▶ _WORK ORDER_
Repeat the first line of the listing and each line after it, exactly, through the line containing "tan 1x1 brick [433,301,484,369]".

▶ _DATASET CONTENT_
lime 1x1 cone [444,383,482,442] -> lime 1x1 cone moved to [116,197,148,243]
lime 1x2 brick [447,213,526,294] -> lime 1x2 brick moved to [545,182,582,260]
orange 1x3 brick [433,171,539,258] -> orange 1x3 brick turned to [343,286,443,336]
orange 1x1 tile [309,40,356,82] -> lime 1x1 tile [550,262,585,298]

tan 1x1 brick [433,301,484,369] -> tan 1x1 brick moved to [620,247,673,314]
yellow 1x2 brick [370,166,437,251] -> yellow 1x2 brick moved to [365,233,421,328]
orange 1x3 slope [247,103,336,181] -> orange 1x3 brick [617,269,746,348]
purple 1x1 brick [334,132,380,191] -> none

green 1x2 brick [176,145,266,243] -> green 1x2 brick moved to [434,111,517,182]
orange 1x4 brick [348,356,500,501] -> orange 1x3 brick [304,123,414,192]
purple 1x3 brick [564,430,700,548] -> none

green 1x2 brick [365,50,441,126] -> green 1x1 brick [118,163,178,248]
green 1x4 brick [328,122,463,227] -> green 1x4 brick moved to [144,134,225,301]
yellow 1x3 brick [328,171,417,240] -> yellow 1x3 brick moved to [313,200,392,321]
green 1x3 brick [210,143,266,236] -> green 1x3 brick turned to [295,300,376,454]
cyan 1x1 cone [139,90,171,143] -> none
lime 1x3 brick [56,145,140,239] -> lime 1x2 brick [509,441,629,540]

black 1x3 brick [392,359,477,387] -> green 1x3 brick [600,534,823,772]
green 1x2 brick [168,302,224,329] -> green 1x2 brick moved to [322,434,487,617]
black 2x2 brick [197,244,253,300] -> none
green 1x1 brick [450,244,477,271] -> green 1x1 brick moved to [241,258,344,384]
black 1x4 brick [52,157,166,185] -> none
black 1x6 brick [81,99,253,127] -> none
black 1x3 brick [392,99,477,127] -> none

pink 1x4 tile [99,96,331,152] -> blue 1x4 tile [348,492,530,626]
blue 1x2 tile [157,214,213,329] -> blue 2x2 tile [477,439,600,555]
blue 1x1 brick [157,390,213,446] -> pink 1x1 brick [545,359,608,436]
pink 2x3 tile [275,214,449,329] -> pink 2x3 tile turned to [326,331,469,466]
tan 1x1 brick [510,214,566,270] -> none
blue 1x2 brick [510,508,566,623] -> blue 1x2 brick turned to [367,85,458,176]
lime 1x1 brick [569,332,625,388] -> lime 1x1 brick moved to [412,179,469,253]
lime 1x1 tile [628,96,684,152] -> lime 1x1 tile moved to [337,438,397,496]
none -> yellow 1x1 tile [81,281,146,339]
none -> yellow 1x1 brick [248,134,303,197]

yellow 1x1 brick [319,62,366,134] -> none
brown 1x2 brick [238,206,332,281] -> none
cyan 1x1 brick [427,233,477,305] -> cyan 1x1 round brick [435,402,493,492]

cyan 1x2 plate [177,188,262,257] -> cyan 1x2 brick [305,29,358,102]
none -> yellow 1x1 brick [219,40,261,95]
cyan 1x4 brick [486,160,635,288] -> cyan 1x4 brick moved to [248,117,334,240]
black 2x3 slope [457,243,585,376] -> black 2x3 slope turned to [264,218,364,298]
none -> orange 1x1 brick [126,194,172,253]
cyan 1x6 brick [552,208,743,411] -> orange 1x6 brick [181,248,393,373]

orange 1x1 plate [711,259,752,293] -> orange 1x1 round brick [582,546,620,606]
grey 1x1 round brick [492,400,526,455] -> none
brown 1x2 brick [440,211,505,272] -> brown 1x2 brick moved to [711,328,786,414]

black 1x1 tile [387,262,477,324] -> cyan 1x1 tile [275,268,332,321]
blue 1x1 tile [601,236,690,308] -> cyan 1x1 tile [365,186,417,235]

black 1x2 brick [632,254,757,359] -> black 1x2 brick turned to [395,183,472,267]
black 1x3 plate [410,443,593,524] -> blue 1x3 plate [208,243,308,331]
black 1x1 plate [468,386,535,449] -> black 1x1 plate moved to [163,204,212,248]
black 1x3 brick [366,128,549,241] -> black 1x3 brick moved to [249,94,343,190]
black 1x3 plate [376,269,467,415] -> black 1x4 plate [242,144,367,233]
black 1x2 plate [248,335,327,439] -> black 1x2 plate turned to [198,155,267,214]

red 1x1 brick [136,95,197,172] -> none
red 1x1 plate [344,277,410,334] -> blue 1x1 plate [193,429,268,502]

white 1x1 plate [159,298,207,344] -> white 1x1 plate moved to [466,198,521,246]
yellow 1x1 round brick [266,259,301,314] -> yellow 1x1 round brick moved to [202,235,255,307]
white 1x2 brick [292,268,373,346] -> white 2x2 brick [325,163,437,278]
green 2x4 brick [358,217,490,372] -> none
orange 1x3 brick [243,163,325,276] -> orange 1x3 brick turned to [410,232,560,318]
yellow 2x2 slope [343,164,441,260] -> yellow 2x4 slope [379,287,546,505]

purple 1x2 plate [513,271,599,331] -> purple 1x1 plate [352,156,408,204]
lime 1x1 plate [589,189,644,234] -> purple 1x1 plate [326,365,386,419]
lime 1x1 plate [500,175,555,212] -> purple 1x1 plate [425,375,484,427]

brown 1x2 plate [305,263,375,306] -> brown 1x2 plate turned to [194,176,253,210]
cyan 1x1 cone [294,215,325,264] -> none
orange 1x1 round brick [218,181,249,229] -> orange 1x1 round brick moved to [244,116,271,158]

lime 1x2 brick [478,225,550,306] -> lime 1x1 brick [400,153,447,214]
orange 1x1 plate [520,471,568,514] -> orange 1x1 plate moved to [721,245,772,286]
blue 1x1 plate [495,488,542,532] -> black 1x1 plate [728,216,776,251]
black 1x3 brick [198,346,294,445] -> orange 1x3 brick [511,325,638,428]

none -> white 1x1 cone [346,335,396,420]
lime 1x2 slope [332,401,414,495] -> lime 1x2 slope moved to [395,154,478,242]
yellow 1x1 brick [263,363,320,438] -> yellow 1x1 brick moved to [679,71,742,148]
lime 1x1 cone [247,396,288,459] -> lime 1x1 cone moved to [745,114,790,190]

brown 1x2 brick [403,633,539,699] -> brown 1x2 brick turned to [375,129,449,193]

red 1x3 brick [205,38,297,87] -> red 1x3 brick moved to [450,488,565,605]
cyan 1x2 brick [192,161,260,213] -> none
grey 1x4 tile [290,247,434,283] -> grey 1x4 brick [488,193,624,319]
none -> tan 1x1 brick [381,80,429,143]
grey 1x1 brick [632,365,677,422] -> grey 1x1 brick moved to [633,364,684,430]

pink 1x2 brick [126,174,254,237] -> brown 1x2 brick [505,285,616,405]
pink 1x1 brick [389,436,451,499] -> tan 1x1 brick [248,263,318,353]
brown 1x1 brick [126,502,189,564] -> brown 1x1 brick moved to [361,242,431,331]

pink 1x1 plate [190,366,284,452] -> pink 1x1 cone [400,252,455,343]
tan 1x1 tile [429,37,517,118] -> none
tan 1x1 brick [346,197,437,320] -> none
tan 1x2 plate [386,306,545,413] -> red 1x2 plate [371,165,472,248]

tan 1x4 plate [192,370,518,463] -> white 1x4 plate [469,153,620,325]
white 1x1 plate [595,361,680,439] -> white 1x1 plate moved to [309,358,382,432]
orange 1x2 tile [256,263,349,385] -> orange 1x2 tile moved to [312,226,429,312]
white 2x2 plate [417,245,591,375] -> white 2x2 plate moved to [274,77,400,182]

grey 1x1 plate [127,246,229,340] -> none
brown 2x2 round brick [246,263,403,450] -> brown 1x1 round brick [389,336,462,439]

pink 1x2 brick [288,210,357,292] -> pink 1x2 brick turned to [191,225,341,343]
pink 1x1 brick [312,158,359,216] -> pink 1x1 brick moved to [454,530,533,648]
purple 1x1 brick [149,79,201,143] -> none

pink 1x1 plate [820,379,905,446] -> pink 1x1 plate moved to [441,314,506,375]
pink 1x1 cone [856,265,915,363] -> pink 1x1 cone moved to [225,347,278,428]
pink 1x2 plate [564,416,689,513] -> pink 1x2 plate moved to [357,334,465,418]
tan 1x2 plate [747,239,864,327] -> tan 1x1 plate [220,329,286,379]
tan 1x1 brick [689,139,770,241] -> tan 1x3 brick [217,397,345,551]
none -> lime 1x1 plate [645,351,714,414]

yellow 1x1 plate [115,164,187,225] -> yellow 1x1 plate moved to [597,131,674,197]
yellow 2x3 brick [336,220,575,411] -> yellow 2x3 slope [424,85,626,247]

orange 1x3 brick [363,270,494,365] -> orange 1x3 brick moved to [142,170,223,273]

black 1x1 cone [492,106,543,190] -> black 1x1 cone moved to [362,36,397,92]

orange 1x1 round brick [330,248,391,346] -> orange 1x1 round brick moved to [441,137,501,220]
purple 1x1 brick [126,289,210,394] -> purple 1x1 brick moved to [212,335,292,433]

▶ _OUTPUT BELOW_
lime 1x1 cone [444,383,482,442] -> lime 1x1 cone moved to [116,197,148,243]
lime 1x2 brick [447,213,526,294] -> lime 1x2 brick moved to [545,182,582,260]
orange 1x3 brick [433,171,539,258] -> orange 1x3 brick turned to [343,286,443,336]
orange 1x1 tile [309,40,356,82] -> lime 1x1 tile [550,262,585,298]

tan 1x1 brick [433,301,484,369] -> tan 1x1 brick moved to [620,247,673,314]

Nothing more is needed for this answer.